Dataset extract
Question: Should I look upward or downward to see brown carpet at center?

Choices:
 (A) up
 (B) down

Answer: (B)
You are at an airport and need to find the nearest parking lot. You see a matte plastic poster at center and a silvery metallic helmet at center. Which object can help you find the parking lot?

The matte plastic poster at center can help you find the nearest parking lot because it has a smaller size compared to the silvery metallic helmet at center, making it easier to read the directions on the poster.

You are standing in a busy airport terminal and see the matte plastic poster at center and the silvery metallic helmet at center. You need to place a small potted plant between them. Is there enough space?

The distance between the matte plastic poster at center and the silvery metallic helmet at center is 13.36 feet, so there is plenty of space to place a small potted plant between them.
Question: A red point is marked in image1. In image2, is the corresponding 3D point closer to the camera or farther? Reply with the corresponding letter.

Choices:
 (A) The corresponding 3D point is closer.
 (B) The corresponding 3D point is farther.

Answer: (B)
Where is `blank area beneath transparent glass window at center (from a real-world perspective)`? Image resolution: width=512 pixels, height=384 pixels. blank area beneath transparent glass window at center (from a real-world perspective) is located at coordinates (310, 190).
--
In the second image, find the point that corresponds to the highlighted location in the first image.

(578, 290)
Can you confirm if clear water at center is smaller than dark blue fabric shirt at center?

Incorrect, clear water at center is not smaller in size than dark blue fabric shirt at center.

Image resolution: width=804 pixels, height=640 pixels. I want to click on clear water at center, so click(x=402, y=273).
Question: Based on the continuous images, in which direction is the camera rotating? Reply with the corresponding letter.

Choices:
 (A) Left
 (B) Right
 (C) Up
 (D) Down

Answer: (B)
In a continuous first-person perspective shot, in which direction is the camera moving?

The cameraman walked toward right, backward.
...
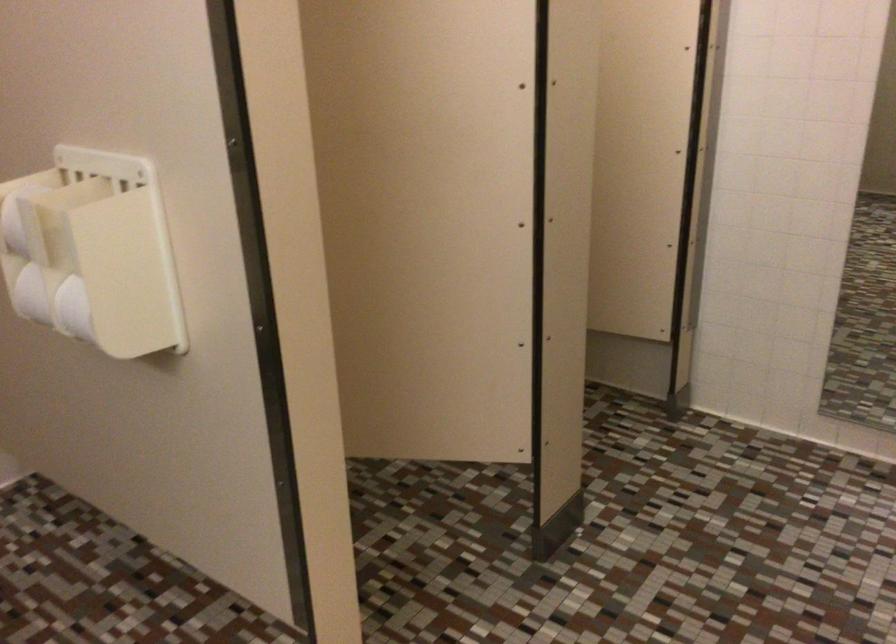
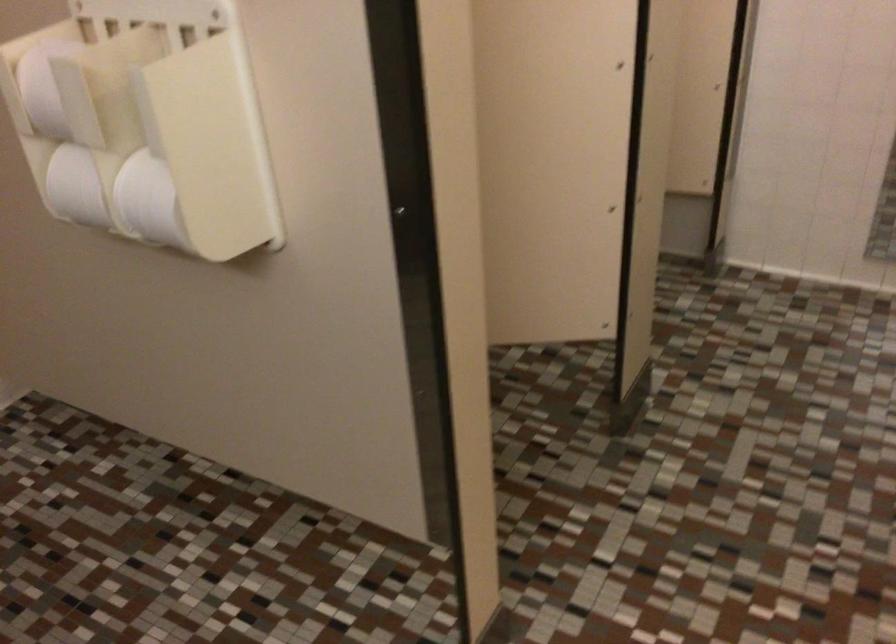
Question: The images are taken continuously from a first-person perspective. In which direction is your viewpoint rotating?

Directions
Extract the lines in the first block above, from the line containing "Question: Should I" down to the line containing "You are at an", both included, and repeat them without any change.

Solution
Question: Should I look upward or downward to see brown carpet at center?

Choices:
 (A) up
 (B) down

Answer: (B)
You are at an airport and need to find the nearest parking lot. You see a matte plastic poster at center and a silvery metallic helmet at center. Which object can help you find the parking lot?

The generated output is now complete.